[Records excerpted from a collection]
——

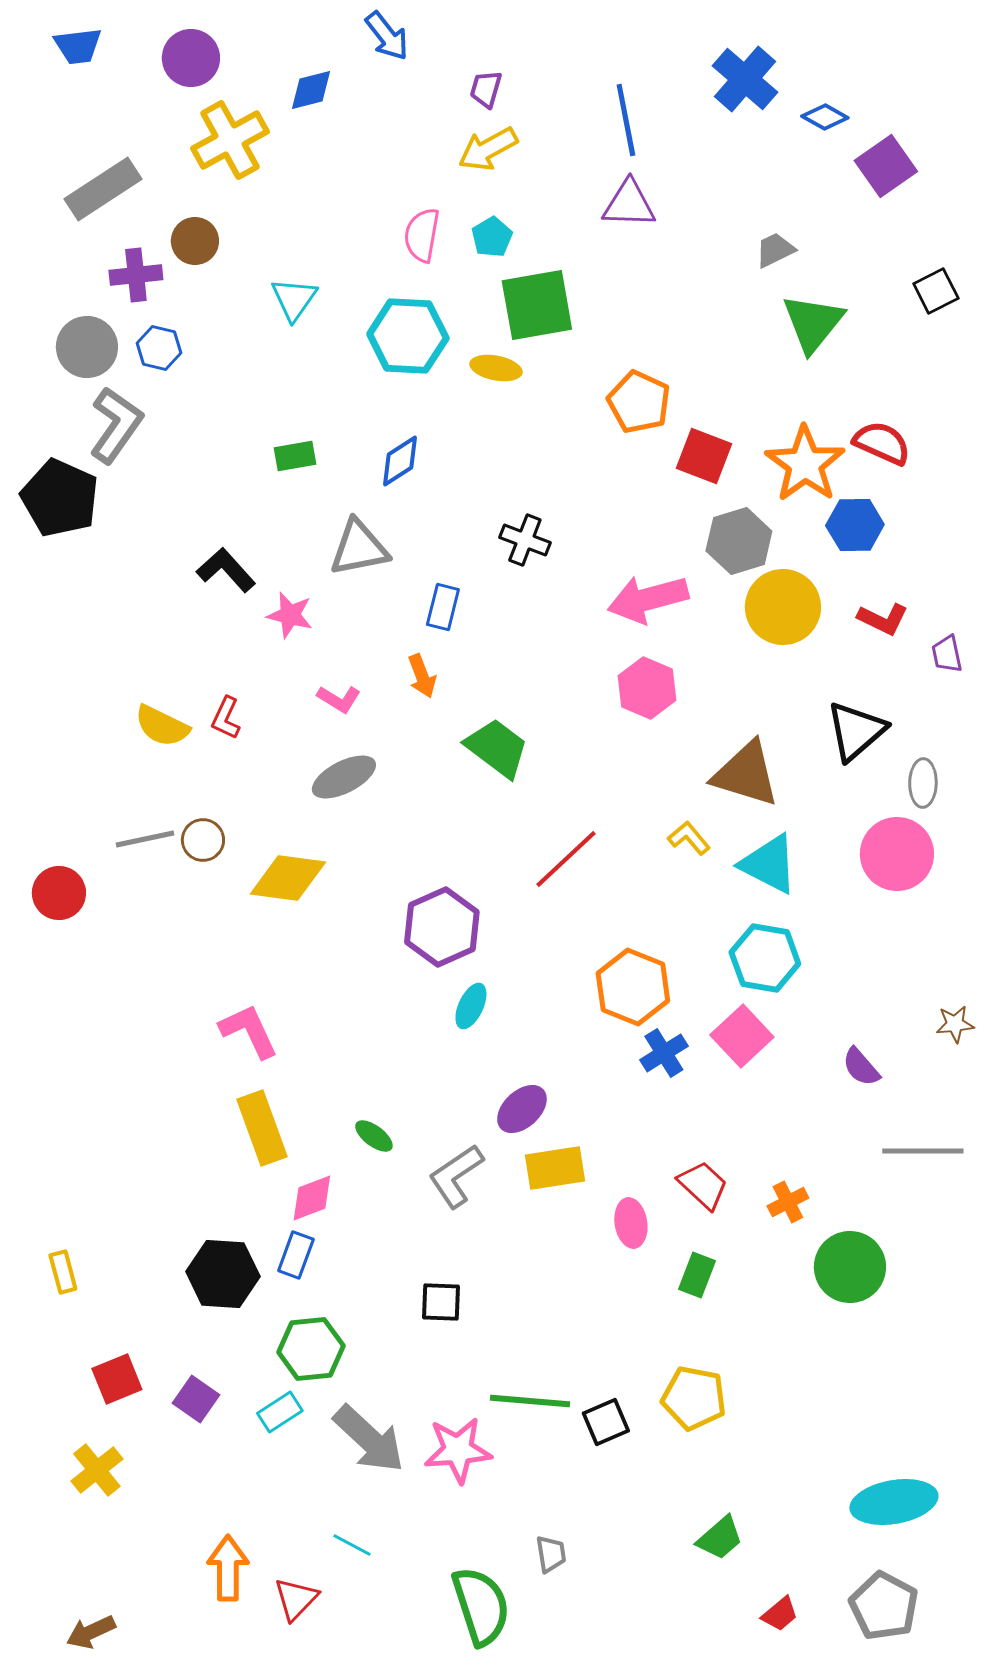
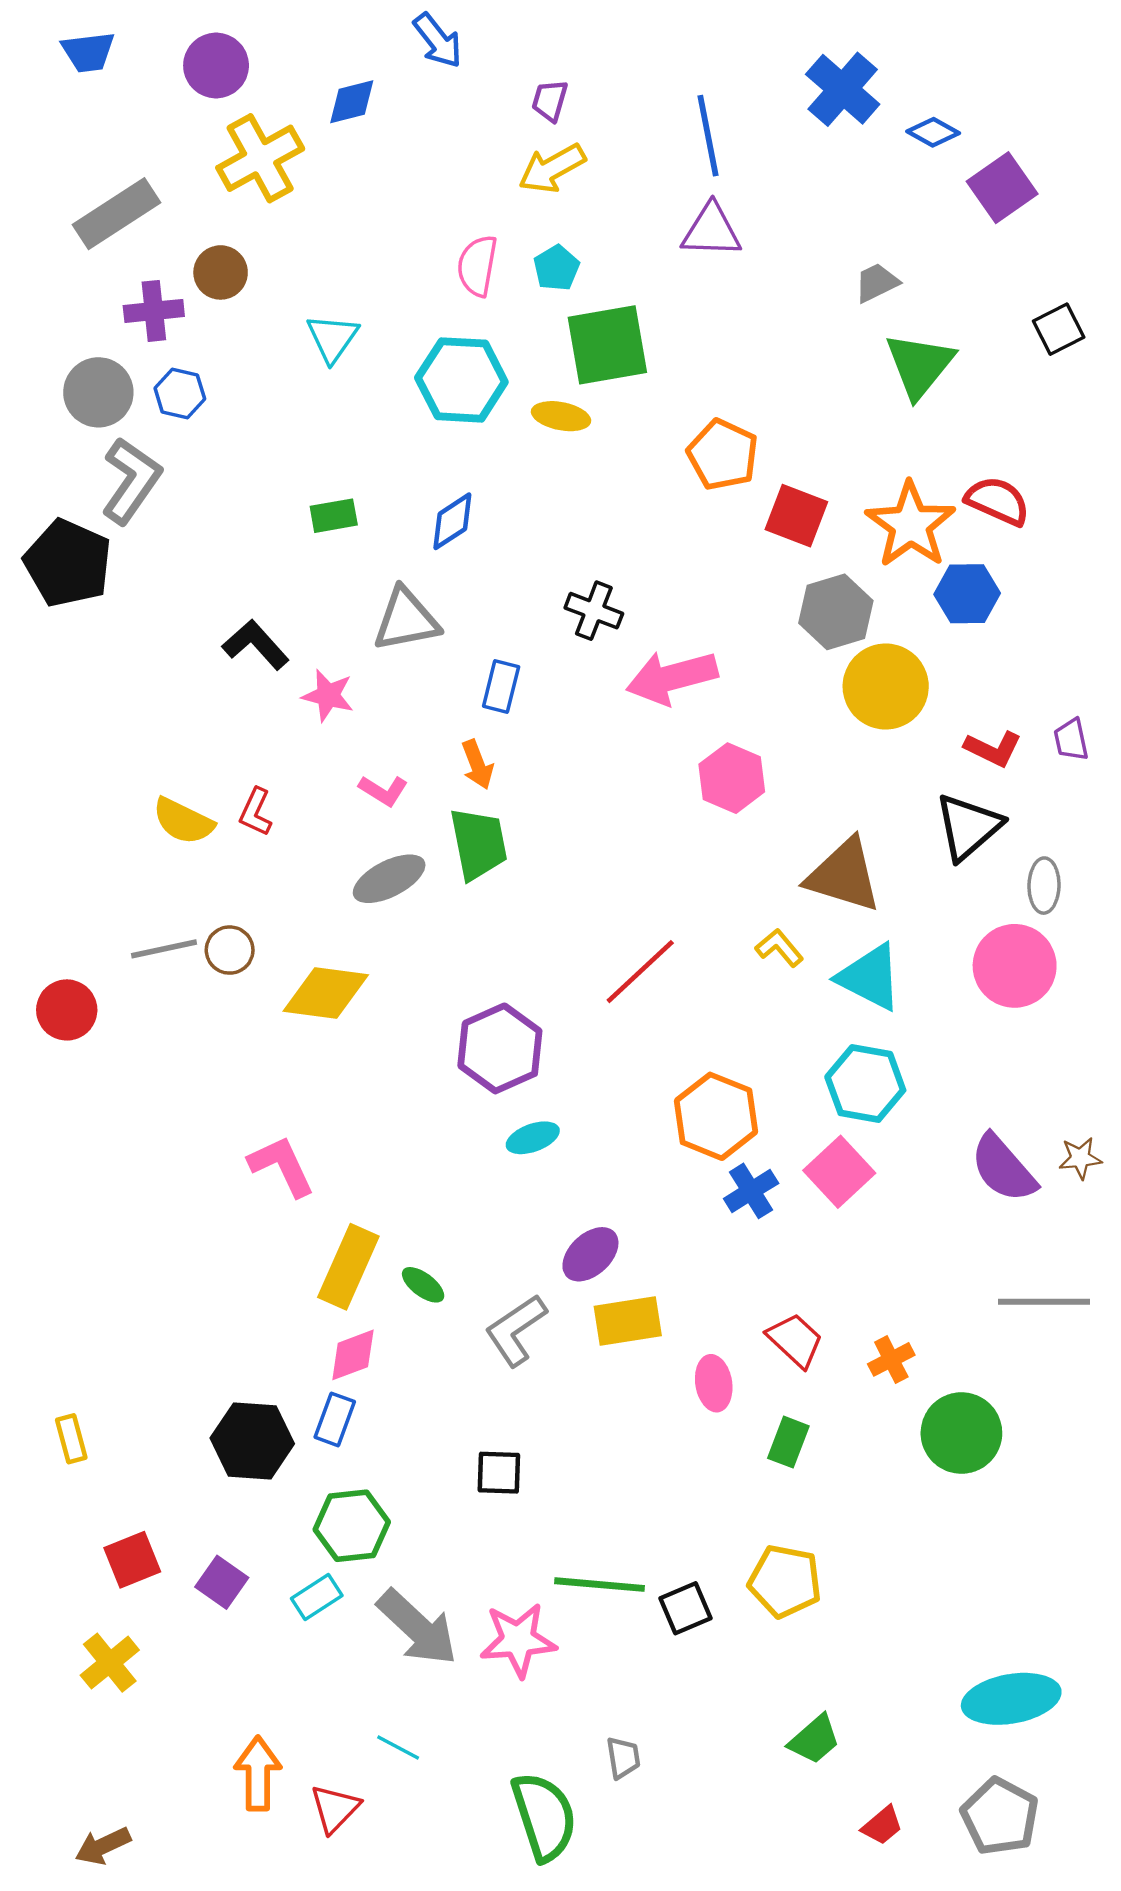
pink arrow: (648, 599) -> (672, 677), moved
red L-shape: (883, 619) -> (993, 749), moved
green trapezoid: (497, 748) -> (478, 844), moved, turned 42
cyan ellipse: (471, 1006) -> (533, 1138), turned 45
purple semicircle: (861, 1067) -> (1003, 1168), moved, size x1.6
yellow rectangle: (262, 1128) -> (348, 1267), moved, turned 44

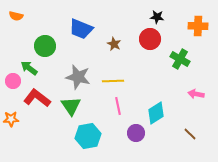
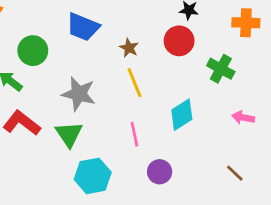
yellow line: (113, 81) -> (134, 83), moved, turned 70
cyan diamond: (156, 113) -> (182, 115), moved

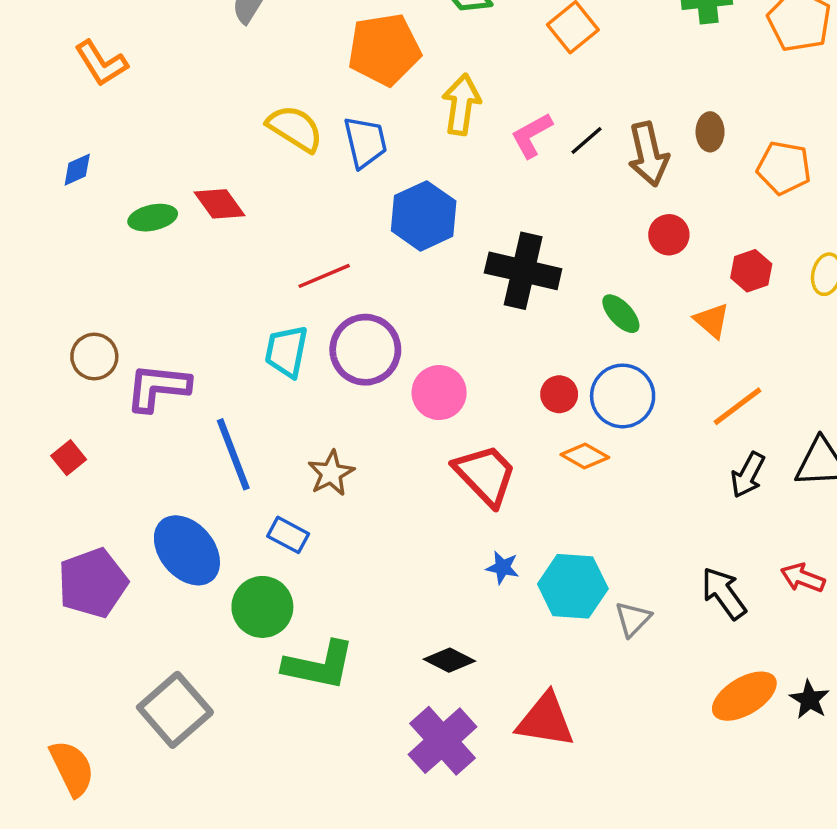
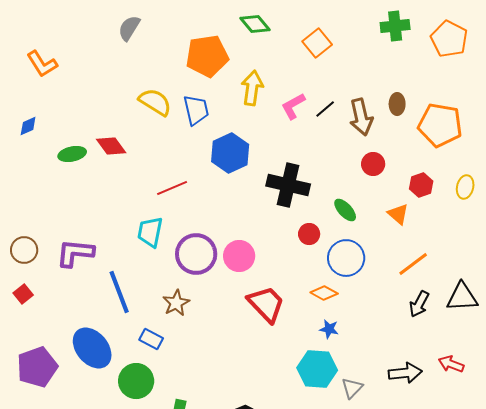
orange pentagon: (784, 168) -> (440, 125), size x1.4
purple circle: (365, 350) -> (196, 254), moved
brown circle: (94, 357) -> (24, 250), moved
red circle: (559, 394) -> (309, 234), moved
blue star: (503, 567) -> (329, 329), moved
black arrow: (724, 593) -> (405, 373), turned 120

——

-- HOW TO COMPLETE THIS TASK --
Starting at the line that contains "orange pentagon: (784, 168)", transcribe every line through the last line of the entries above, exactly, and nothing else.

-- YOUR SOLUTION --
orange pentagon: (784, 168) -> (440, 125), size x1.4
purple circle: (365, 350) -> (196, 254), moved
brown circle: (94, 357) -> (24, 250), moved
red circle: (559, 394) -> (309, 234), moved
blue star: (503, 567) -> (329, 329), moved
black arrow: (724, 593) -> (405, 373), turned 120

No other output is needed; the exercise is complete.